DATASET RECORDS Start Marker

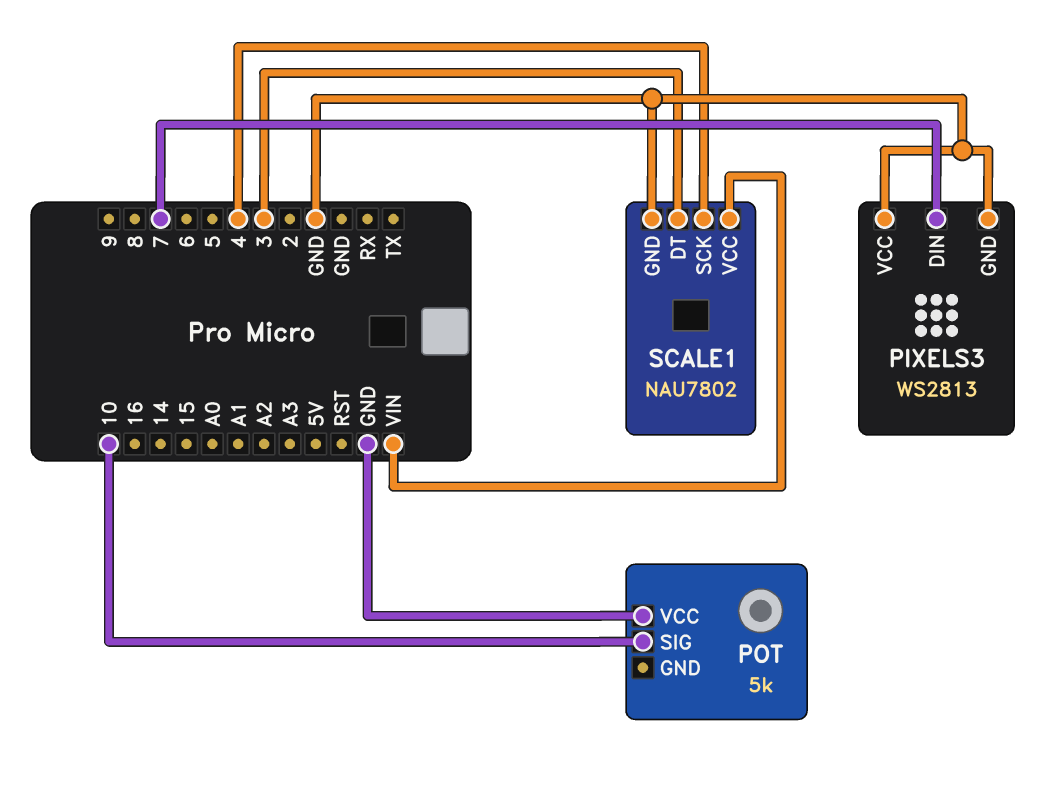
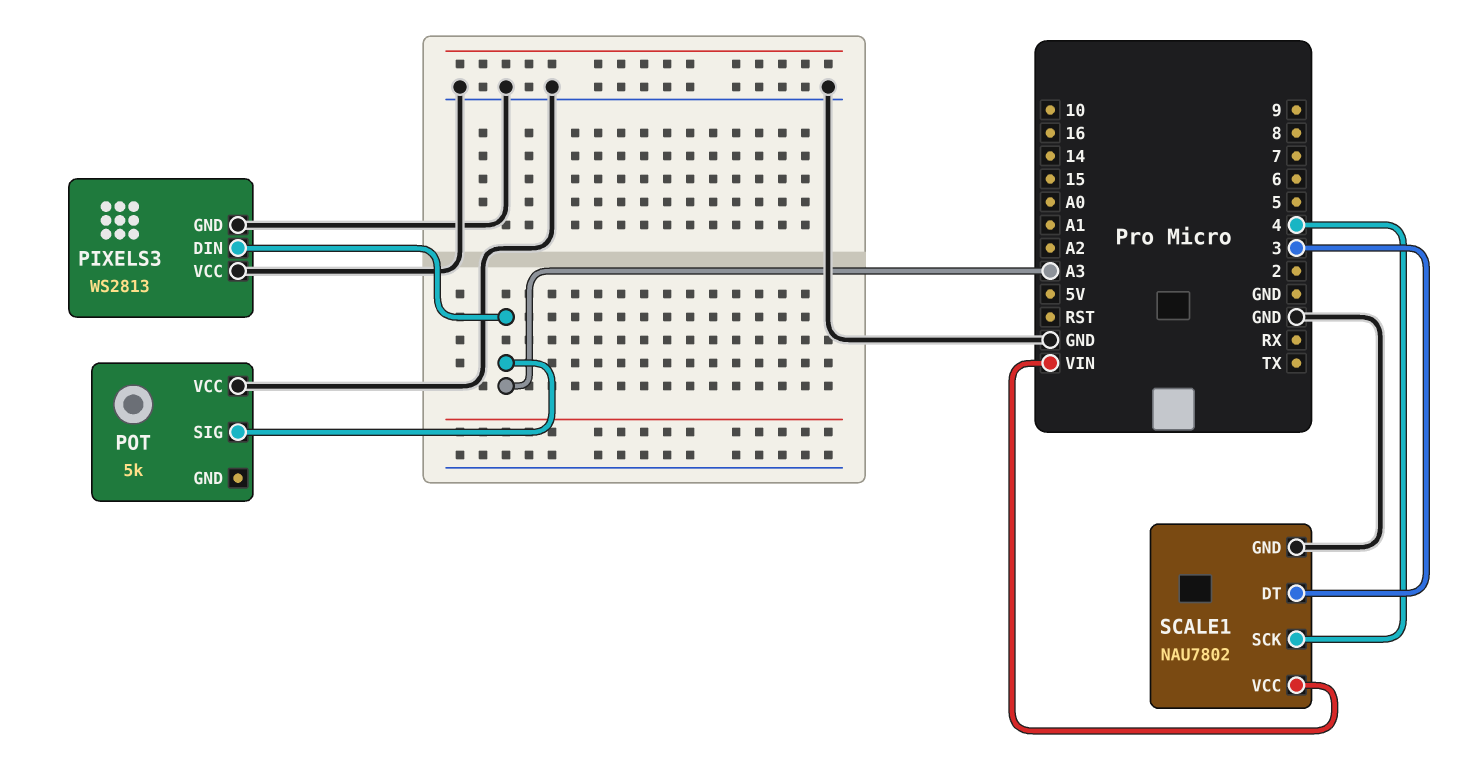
PIXELS3 pin DIN: 7 -> A3
POT pin SIG: 10 -> A3

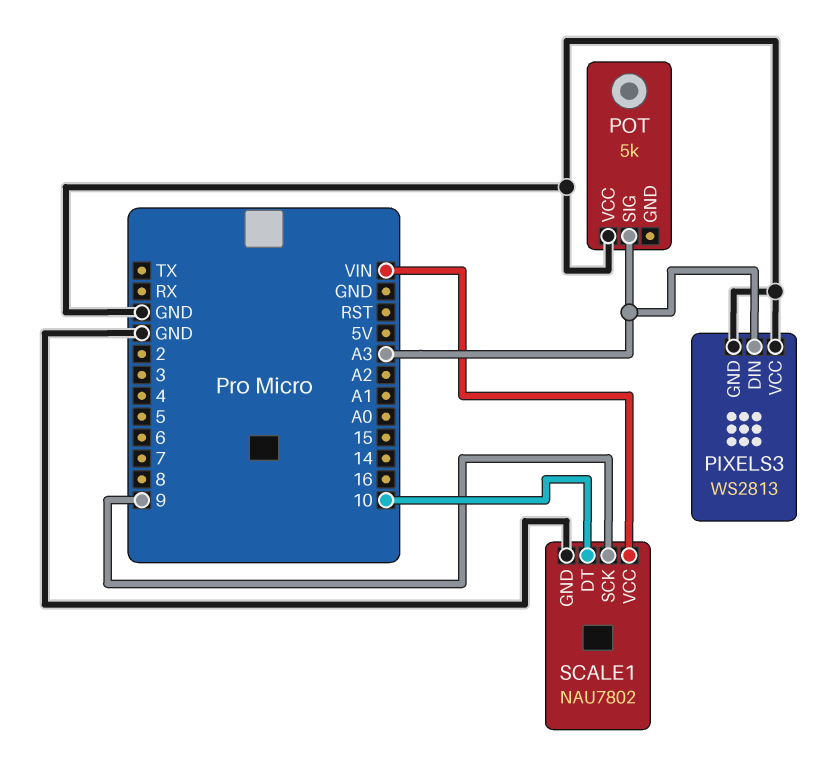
SCALE1 pin DT: 3 -> 10
SCALE1 pin SCK: 4 -> 9

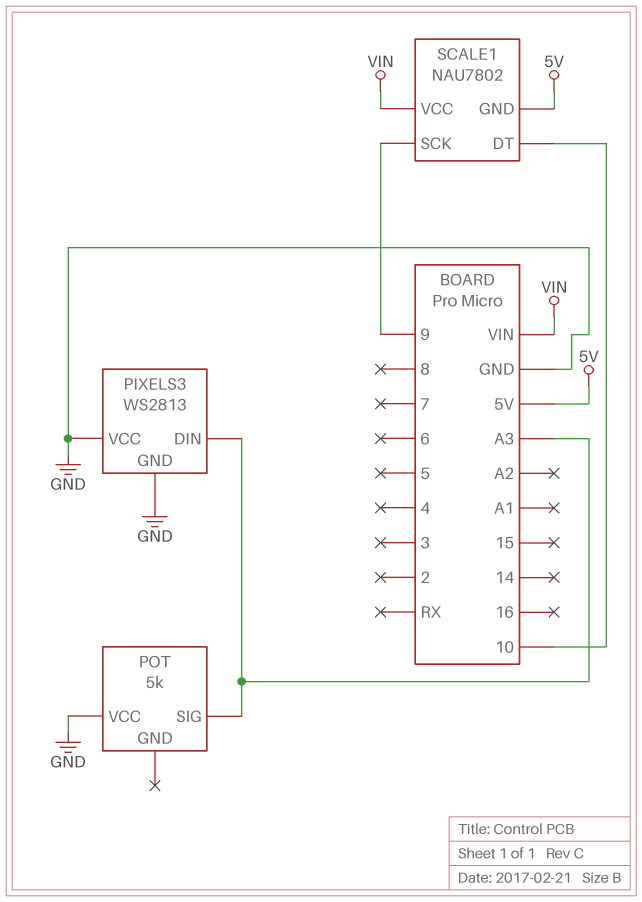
SCALE1 pin GND: GND -> 5V

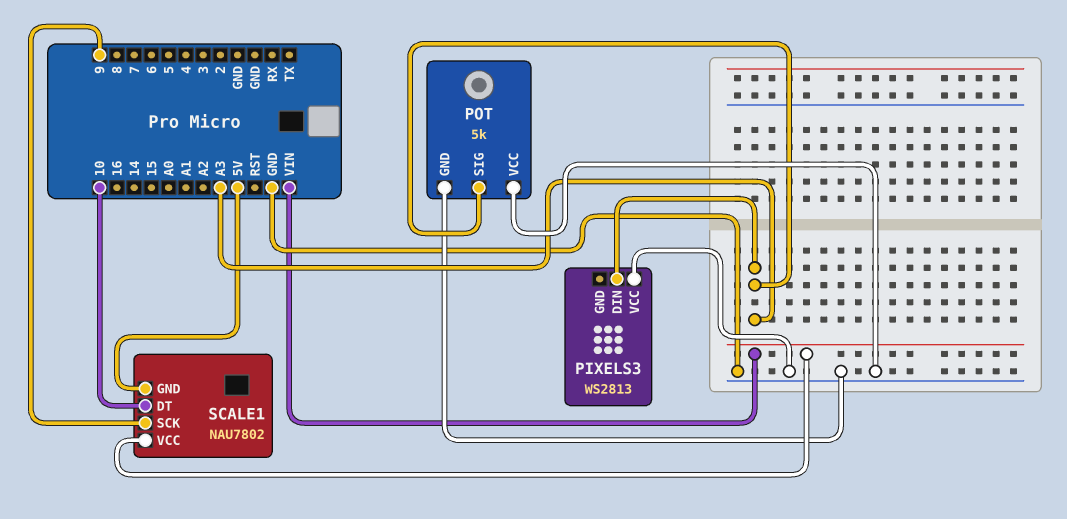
PIXELS3 pin GND: GND -> none
POT pin GND: none -> GND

DATASET RECORDS End Marker

TASK BRIEF:
The copy should start at the line that contains "SCALE1 pin DT: 3 -> 10", end at the last line of the entries above, and match each line exactly, with pictures dropped.

EXPECTED ANSWER:
SCALE1 pin DT: 3 -> 10
SCALE1 pin SCK: 4 -> 9

SCALE1 pin GND: GND -> 5V

PIXELS3 pin GND: GND -> none
POT pin GND: none -> GND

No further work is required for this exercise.